_WORK TO BE COMPLETED_
Nothing but the lines from the one containing "cyan star: (26, 151) -> (43, 162), moved" to the end of the records that follow should be transcribed, each exactly, with the pictures left out.

Dataset items:
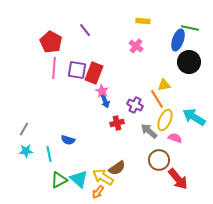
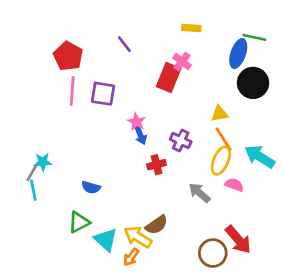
purple line: (85, 30) -> (124, 44), moved
red rectangle: (94, 73) -> (169, 78), moved
orange line: (157, 99) -> (224, 139), moved
gray arrow: (149, 131) -> (199, 193), moved
cyan star: (26, 151) -> (43, 162), moved
cyan line: (49, 154) -> (33, 190), moved
brown circle: (159, 160) -> (213, 253), moved
green triangle: (59, 180) -> (79, 222), moved

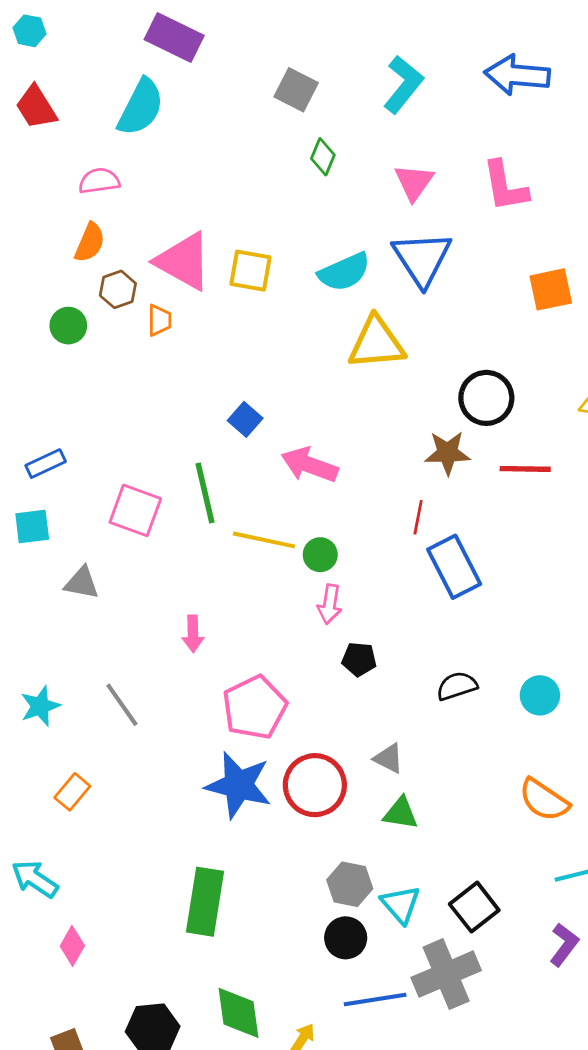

_SOLUTION_
cyan star: (26, 151) -> (43, 162), moved
cyan line: (49, 154) -> (33, 190), moved
brown circle: (159, 160) -> (213, 253), moved
green triangle: (59, 180) -> (79, 222), moved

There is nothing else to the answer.